'''
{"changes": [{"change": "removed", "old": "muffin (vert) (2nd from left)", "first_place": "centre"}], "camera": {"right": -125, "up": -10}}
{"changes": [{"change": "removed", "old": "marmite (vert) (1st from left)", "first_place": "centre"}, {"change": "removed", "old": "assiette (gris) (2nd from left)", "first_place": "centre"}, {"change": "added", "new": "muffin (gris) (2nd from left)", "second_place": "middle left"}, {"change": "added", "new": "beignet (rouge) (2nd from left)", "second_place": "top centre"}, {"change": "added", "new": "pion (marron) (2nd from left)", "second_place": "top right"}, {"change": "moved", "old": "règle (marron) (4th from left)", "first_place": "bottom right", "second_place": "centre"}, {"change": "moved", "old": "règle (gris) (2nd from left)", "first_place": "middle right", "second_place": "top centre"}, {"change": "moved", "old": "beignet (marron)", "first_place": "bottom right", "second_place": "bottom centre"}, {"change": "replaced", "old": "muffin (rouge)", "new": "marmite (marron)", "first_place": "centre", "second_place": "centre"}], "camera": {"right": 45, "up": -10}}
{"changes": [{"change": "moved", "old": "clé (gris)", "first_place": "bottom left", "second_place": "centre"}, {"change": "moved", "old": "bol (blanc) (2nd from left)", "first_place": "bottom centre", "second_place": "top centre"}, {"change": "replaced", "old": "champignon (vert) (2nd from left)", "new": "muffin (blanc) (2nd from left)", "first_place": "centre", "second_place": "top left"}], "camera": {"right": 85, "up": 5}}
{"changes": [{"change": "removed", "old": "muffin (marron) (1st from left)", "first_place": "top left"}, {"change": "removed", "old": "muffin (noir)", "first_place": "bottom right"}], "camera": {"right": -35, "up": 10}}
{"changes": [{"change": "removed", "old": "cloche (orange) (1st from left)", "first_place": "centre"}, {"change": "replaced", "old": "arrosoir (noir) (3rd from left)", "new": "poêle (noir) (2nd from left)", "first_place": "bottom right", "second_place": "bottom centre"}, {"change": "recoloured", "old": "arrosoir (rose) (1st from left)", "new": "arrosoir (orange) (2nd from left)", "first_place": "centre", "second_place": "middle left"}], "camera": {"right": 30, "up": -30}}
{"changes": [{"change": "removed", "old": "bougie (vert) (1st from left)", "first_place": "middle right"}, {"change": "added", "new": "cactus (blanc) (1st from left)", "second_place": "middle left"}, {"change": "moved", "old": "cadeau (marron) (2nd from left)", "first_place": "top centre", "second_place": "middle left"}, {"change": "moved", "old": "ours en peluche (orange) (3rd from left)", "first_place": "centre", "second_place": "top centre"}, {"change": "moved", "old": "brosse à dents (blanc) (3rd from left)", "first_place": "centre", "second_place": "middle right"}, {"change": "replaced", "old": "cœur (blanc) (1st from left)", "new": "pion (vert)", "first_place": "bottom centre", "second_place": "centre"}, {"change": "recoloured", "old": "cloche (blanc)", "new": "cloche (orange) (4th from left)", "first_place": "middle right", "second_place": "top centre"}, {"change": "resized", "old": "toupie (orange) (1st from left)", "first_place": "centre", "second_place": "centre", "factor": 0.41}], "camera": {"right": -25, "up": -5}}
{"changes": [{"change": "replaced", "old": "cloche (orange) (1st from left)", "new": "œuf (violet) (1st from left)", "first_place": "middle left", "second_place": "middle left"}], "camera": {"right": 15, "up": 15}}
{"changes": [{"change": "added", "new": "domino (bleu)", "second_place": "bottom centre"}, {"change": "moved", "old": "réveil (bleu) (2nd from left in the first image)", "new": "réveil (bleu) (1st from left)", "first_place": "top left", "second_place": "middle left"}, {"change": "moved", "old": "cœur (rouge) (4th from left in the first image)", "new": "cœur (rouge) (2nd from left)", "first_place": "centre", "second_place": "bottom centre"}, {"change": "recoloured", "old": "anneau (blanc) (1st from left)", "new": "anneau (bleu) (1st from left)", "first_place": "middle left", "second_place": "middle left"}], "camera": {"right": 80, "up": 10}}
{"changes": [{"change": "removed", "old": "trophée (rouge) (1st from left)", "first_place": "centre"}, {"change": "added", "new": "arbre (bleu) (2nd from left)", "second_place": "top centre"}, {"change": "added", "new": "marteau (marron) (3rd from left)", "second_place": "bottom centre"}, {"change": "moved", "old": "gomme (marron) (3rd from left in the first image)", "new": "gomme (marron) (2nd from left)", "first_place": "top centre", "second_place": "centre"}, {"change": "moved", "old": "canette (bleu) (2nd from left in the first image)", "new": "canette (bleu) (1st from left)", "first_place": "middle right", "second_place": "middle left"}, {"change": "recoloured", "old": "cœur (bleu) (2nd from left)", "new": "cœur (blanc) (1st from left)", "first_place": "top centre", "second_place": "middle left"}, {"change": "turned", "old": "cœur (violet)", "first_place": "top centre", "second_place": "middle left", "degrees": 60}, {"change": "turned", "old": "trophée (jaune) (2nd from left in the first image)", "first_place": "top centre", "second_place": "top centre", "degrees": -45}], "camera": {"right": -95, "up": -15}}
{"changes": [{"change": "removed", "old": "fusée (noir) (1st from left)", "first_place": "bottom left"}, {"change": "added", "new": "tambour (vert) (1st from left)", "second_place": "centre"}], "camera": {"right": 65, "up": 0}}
'''
**Action item:**
Above are the entries; copy out every line among them that contains the word "image".

**Response area:**
{"changes": [{"change": "added", "new": "domino (bleu)", "second_place": "bottom centre"}, {"change": "moved", "old": "réveil (bleu) (2nd from left in the first image)", "new": "réveil (bleu) (1st from left)", "first_place": "top left", "second_place": "middle left"}, {"change": "moved", "old": "cœur (rouge) (4th from left in the first image)", "new": "cœur (rouge) (2nd from left)", "first_place": "centre", "second_place": "bottom centre"}, {"change": "recoloured", "old": "anneau (blanc) (1st from left)", "new": "anneau (bleu) (1st from left)", "first_place": "middle left", "second_place": "middle left"}], "camera": {"right": 80, "up": 10}}
{"changes": [{"change": "removed", "old": "trophée (rouge) (1st from left)", "first_place": "centre"}, {"change": "added", "new": "arbre (bleu) (2nd from left)", "second_place": "top centre"}, {"change": "added", "new": "marteau (marron) (3rd from left)", "second_place": "bottom centre"}, {"change": "moved", "old": "gomme (marron) (3rd from left in the first image)", "new": "gomme (marron) (2nd from left)", "first_place": "top centre", "second_place": "centre"}, {"change": "moved", "old": "canette (bleu) (2nd from left in the first image)", "new": "canette (bleu) (1st from left)", "first_place": "middle right", "second_place": "middle left"}, {"change": "recoloured", "old": "cœur (bleu) (2nd from left)", "new": "cœur (blanc) (1st from left)", "first_place": "top centre", "second_place": "middle left"}, {"change": "turned", "old": "cœur (violet)", "first_place": "top centre", "second_place": "middle left", "degrees": 60}, {"change": "turned", "old": "trophée (jaune) (2nd from left in the first image)", "first_place": "top centre", "second_place": "top centre", "degrees": -45}], "camera": {"right": -95, "up": -15}}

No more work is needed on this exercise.